- YOUR TASK -
Each entry that follows should be set down precisely, with its pictures removed.

***** MATERIALS PROVIDED *****

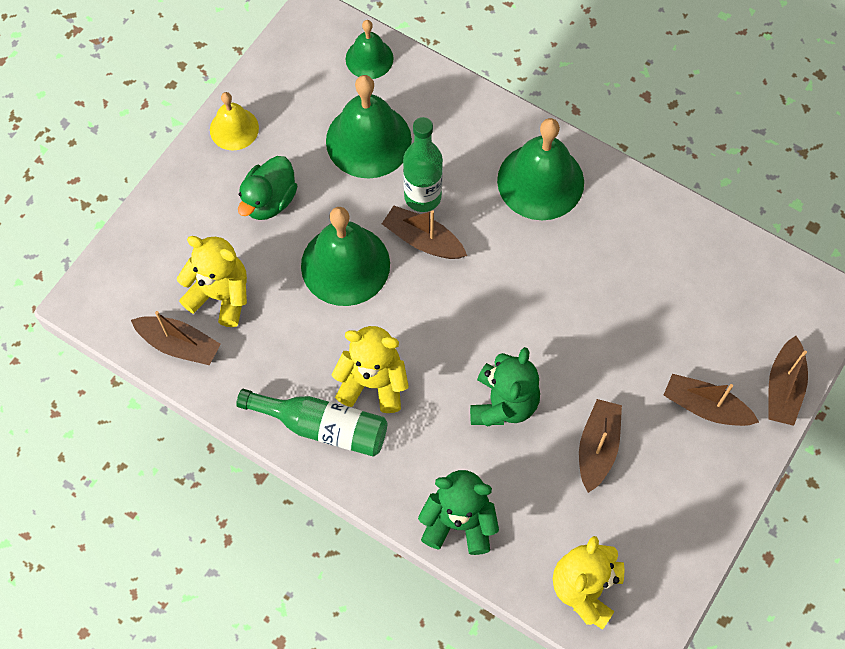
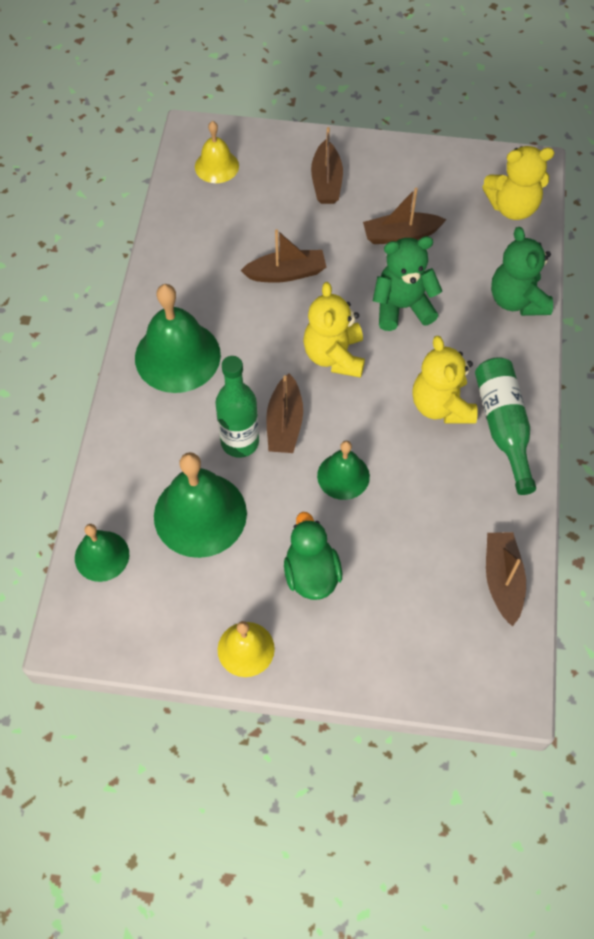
camera: 115 degrees left, 5 degrees down
(221, 295) = (433, 568): yellow teddy bear -> yellow teddy bear (334, 356)
(269, 200) = (311, 573): green duck -> green duck turned 105 degrees counterclockwise
(345, 265) = (343, 476): green bell -> green bell, size x0.57
(772, 306) = (216, 166): none -> yellow bell
(783, 388) = (283, 142): brown boat -> brown boat (286, 273)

*****

- SOLUTION TO THIS EXERCISE -
camera: 115 degrees left, 5 degrees down
(221, 295) = (433, 568): yellow teddy bear -> yellow teddy bear (334, 356)
(269, 200) = (311, 573): green duck -> green duck turned 105 degrees counterclockwise
(345, 265) = (343, 476): green bell -> green bell, size x0.57
(772, 306) = (216, 166): none -> yellow bell
(783, 388) = (283, 142): brown boat -> brown boat (286, 273)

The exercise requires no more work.